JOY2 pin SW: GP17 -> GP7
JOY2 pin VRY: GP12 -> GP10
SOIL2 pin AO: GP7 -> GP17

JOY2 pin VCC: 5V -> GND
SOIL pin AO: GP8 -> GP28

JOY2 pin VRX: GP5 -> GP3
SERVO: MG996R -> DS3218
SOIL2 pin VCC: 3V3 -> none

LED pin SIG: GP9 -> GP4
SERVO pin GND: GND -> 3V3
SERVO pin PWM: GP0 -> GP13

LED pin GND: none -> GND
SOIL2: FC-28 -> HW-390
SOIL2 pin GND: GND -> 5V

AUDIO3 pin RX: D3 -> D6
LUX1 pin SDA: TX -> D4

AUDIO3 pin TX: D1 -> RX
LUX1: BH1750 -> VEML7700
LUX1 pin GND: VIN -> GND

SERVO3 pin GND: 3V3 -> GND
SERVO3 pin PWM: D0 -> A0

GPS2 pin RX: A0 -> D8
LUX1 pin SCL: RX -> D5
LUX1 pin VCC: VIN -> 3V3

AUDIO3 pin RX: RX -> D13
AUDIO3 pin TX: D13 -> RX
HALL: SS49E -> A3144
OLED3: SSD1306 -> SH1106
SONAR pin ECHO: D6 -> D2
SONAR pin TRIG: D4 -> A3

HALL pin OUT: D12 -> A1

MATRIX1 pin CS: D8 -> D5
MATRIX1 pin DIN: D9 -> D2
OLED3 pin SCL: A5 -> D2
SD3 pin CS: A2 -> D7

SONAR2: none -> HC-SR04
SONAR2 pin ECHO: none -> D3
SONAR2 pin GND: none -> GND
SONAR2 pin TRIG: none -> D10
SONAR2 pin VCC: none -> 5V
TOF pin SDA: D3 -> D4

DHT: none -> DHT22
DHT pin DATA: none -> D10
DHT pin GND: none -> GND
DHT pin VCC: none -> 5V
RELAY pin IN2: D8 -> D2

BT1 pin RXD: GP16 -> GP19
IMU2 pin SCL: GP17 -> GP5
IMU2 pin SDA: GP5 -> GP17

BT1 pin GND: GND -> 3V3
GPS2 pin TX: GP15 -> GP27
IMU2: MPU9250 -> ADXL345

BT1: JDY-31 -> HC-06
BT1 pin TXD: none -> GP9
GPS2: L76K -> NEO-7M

◇ ◇ ◇ ◇ ◇

_What this task involves_
Looking at the entries above, can you reproduce exactly the lines from the one that holds "SOIL2 pin VCC: 3V3 -> none" through the one that holds "SD3 pin CS: A2 -> D7", and only those?

_Answer area_
SOIL2 pin VCC: 3V3 -> none

LED pin SIG: GP9 -> GP4
SERVO pin GND: GND -> 3V3
SERVO pin PWM: GP0 -> GP13

LED pin GND: none -> GND
SOIL2: FC-28 -> HW-390
SOIL2 pin GND: GND -> 5V

AUDIO3 pin RX: D3 -> D6
LUX1 pin SDA: TX -> D4

AUDIO3 pin TX: D1 -> RX
LUX1: BH1750 -> VEML7700
LUX1 pin GND: VIN -> GND

SERVO3 pin GND: 3V3 -> GND
SERVO3 pin PWM: D0 -> A0

GPS2 pin RX: A0 -> D8
LUX1 pin SCL: RX -> D5
LUX1 pin VCC: VIN -> 3V3

AUDIO3 pin RX: RX -> D13
AUDIO3 pin TX: D13 -> RX
HALL: SS49E -> A3144
OLED3: SSD1306 -> SH1106
SONAR pin ECHO: D6 -> D2
SONAR pin TRIG: D4 -> A3

HALL pin OUT: D12 -> A1

MATRIX1 pin CS: D8 -> D5
MATRIX1 pin DIN: D9 -> D2
OLED3 pin SCL: A5 -> D2
SD3 pin CS: A2 -> D7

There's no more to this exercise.